--- Input records Enclosed Below ---

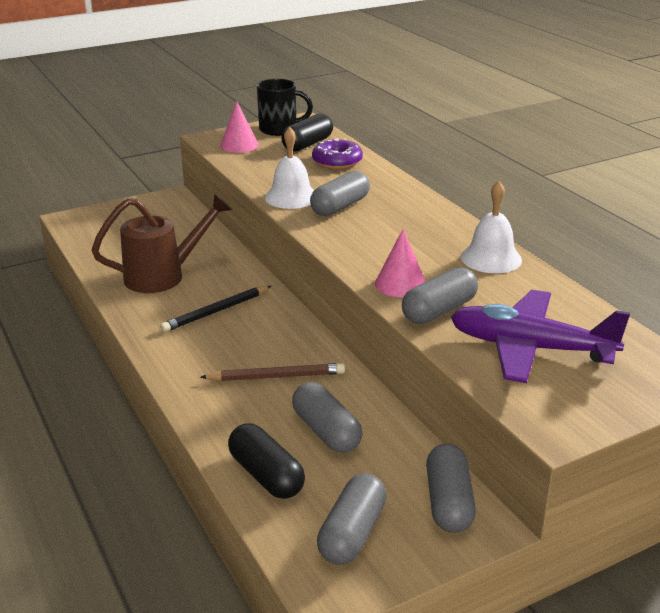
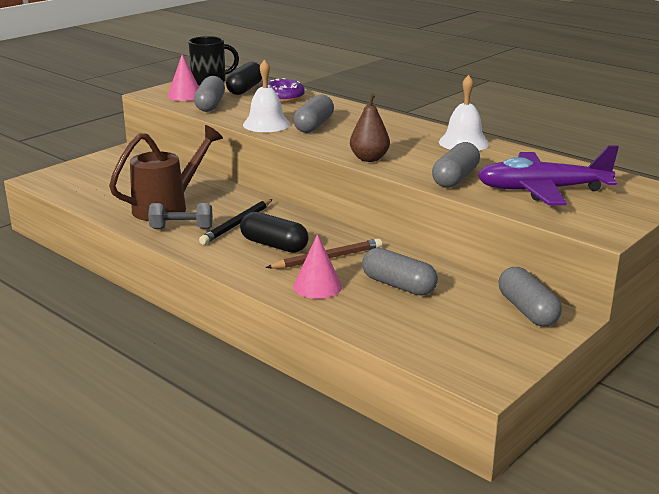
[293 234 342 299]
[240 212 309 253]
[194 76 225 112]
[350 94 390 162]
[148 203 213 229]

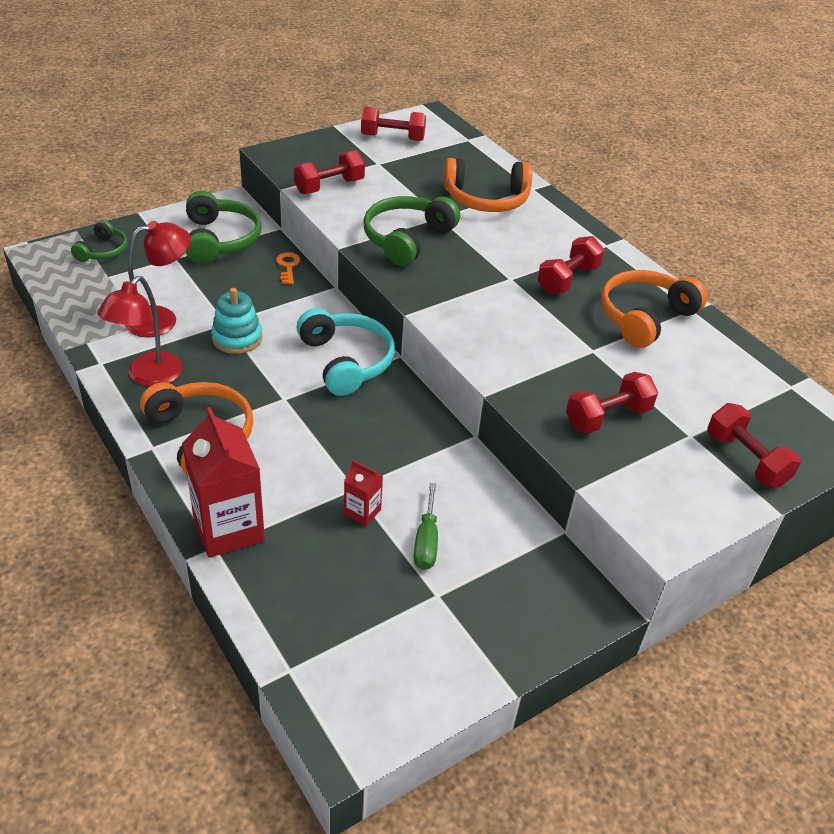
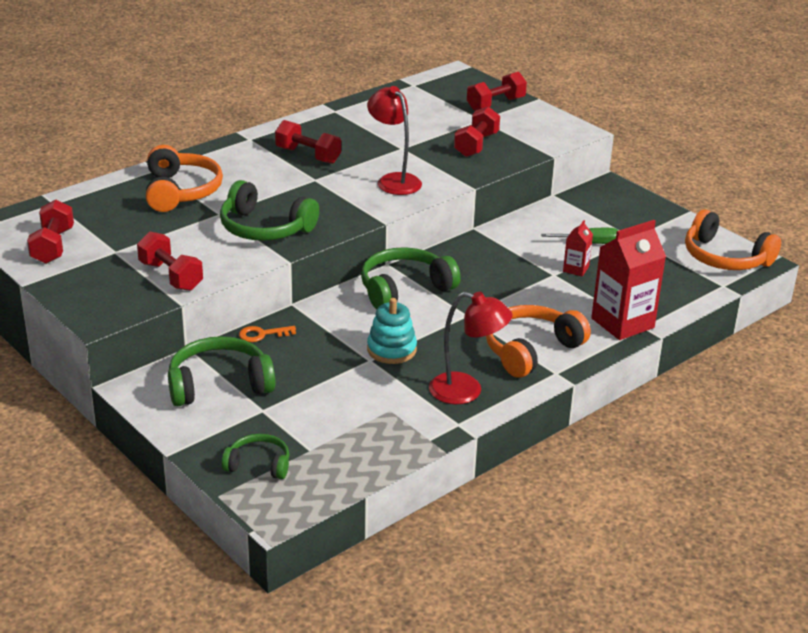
[367 86 422 195]
[685 209 781 270]
[361 247 461 309]
[454 106 500 157]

--- End of Enclosed Input records ---

Required work ▸
The records above are to be restated word for word, excluding all pictures.

The answer ▸
[293 234 342 299]
[240 212 309 253]
[194 76 225 112]
[350 94 390 162]
[148 203 213 229]

[367 86 422 195]
[685 209 781 270]
[361 247 461 309]
[454 106 500 157]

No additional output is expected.